_Activity_
Copy out, precisely as given, the lines from the line with "DRIVER pin ENA: D10 -> D4" to the end of the entries that follow.

_Data supplied_
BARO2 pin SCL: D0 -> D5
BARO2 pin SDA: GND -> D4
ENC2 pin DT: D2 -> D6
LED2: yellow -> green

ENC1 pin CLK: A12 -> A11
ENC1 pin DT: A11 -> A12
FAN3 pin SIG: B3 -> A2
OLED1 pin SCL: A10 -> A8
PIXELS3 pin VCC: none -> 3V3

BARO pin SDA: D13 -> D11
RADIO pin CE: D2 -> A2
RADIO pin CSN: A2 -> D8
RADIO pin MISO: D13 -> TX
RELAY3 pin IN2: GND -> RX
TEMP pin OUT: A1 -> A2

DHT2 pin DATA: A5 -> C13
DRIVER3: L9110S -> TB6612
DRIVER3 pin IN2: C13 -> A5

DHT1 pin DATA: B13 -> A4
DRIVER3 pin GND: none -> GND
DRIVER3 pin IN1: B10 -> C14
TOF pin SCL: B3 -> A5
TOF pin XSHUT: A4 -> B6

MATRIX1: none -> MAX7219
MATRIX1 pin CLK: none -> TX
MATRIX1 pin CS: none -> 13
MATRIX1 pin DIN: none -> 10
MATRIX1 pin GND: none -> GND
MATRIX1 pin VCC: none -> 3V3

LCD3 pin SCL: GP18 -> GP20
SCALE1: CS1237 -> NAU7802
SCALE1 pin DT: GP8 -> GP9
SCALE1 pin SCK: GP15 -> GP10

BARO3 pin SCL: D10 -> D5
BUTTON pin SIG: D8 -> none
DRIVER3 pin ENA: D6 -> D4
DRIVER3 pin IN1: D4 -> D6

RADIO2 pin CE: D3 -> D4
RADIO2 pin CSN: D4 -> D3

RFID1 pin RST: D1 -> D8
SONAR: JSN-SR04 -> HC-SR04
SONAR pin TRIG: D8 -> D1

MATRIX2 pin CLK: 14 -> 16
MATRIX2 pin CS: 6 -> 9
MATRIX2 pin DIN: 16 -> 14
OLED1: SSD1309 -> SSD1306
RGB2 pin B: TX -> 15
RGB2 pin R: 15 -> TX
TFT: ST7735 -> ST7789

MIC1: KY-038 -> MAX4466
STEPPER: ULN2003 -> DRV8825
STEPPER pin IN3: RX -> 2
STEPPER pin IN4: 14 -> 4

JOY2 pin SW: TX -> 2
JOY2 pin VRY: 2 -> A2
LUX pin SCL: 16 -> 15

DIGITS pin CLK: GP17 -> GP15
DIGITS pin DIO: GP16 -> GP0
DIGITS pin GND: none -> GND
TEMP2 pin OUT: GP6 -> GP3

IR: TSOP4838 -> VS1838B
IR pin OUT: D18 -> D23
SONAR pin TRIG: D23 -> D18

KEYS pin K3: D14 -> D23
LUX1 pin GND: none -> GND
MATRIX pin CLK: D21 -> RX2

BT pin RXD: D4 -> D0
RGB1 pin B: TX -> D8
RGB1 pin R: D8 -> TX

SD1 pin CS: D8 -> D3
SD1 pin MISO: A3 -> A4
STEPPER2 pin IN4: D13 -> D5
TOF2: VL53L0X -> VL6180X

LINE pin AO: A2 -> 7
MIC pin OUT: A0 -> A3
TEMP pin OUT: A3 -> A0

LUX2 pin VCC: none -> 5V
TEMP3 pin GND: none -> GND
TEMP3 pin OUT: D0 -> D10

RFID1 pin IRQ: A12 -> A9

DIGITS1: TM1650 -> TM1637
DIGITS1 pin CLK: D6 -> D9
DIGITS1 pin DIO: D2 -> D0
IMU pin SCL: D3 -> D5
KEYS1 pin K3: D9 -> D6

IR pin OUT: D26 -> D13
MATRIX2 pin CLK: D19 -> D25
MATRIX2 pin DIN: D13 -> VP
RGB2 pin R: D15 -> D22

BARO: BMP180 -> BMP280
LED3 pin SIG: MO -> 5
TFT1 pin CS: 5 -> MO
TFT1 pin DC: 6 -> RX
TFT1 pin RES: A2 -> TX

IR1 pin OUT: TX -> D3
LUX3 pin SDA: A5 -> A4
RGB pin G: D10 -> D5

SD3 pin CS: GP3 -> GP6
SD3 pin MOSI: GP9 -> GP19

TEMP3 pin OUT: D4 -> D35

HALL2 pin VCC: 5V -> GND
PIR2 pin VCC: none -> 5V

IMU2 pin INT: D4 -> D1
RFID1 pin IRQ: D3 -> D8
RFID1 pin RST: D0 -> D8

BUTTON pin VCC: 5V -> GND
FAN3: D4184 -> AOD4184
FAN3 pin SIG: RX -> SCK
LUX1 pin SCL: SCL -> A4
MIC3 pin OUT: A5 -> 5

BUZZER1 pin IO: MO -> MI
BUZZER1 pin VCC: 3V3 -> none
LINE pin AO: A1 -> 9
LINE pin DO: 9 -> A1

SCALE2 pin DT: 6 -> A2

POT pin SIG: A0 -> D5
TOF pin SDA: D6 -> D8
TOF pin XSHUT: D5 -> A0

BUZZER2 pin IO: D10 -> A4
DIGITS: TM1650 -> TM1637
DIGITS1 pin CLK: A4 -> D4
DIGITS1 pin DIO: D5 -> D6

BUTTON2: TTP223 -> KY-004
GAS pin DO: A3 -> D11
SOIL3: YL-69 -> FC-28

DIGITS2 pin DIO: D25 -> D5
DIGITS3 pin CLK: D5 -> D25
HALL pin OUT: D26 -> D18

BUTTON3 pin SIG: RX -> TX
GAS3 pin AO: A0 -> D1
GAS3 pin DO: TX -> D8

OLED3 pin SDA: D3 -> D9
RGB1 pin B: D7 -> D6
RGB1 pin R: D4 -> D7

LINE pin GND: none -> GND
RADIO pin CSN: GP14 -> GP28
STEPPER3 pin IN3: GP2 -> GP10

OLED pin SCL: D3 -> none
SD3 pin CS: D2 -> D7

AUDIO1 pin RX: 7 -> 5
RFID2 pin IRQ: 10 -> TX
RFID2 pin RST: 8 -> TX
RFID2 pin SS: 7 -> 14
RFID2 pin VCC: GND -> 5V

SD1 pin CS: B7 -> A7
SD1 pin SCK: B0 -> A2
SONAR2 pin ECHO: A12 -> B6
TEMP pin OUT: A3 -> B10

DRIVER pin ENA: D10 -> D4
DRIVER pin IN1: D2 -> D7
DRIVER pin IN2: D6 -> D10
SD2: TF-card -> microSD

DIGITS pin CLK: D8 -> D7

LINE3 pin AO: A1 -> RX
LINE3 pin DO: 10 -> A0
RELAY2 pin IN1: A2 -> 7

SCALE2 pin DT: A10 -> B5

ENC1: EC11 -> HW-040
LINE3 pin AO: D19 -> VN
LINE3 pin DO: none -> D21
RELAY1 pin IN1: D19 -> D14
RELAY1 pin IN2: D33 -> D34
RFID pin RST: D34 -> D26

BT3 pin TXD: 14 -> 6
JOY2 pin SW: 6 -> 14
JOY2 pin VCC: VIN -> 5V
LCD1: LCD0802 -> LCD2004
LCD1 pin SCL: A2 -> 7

_Completed task_
DRIVER pin ENA: D10 -> D4
DRIVER pin IN1: D2 -> D7
DRIVER pin IN2: D6 -> D10
SD2: TF-card -> microSD

DIGITS pin CLK: D8 -> D7

LINE3 pin AO: A1 -> RX
LINE3 pin DO: 10 -> A0
RELAY2 pin IN1: A2 -> 7

SCALE2 pin DT: A10 -> B5

ENC1: EC11 -> HW-040
LINE3 pin AO: D19 -> VN
LINE3 pin DO: none -> D21
RELAY1 pin IN1: D19 -> D14
RELAY1 pin IN2: D33 -> D34
RFID pin RST: D34 -> D26

BT3 pin TXD: 14 -> 6
JOY2 pin SW: 6 -> 14
JOY2 pin VCC: VIN -> 5V
LCD1: LCD0802 -> LCD2004
LCD1 pin SCL: A2 -> 7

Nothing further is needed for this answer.